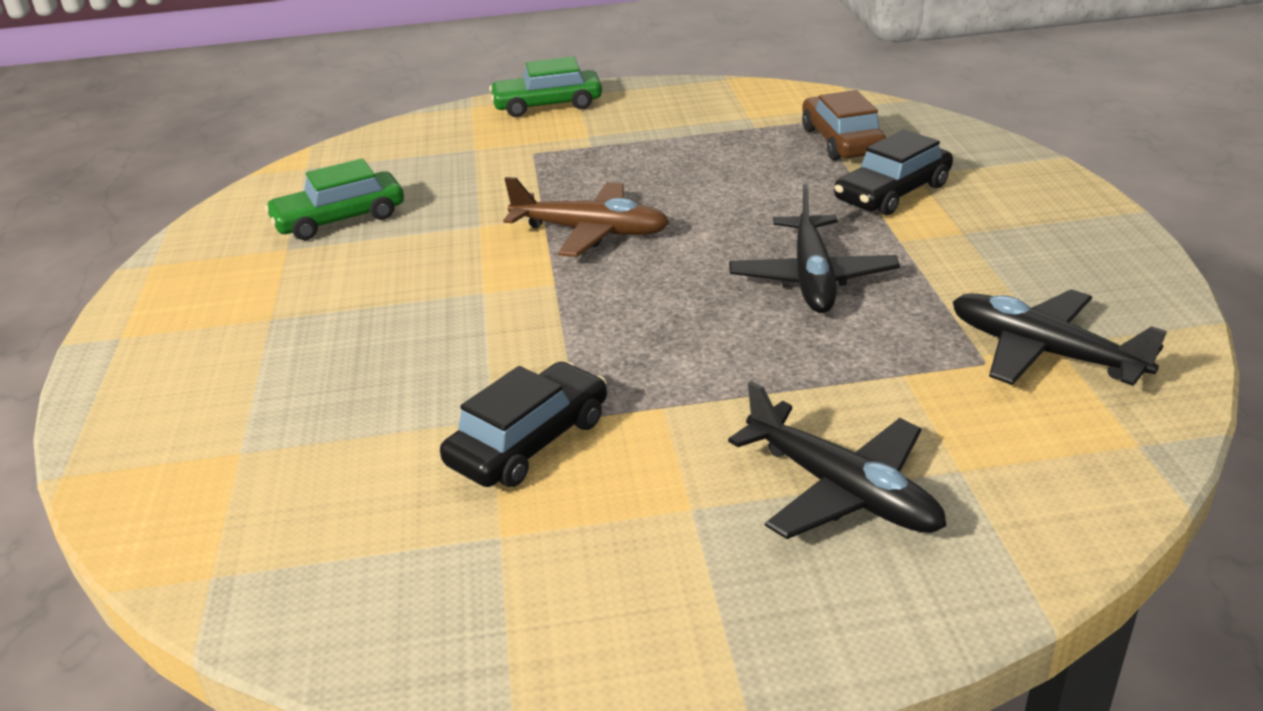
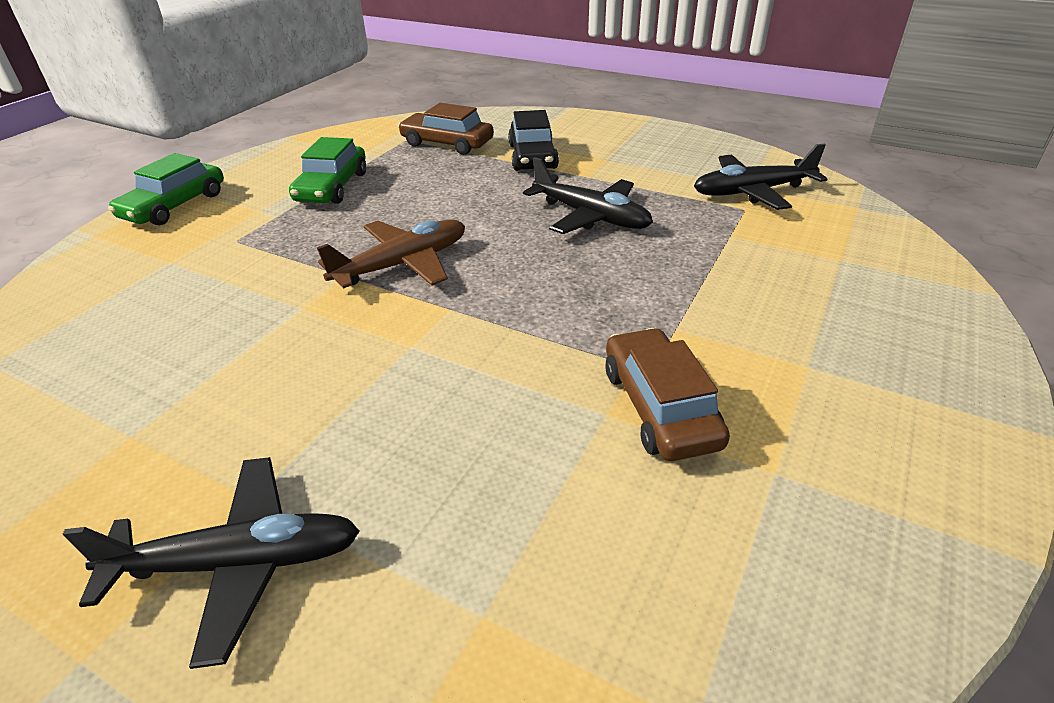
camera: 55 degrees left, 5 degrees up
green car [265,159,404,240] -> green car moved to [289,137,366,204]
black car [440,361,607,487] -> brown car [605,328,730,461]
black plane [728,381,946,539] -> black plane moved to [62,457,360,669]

* * *

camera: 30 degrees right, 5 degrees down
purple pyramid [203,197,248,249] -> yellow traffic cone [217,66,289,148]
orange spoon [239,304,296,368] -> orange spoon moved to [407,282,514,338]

* * *

→ **Requirement**
Please give an exact copy of the lines above, beginning with the line containing "camera: 55 degrees left, 5 degrees up" and running through the line containing "black plane [728,381,946,539]", and of no other lines.

→ **Answer space**
camera: 55 degrees left, 5 degrees up
green car [265,159,404,240] -> green car moved to [289,137,366,204]
black car [440,361,607,487] -> brown car [605,328,730,461]
black plane [728,381,946,539] -> black plane moved to [62,457,360,669]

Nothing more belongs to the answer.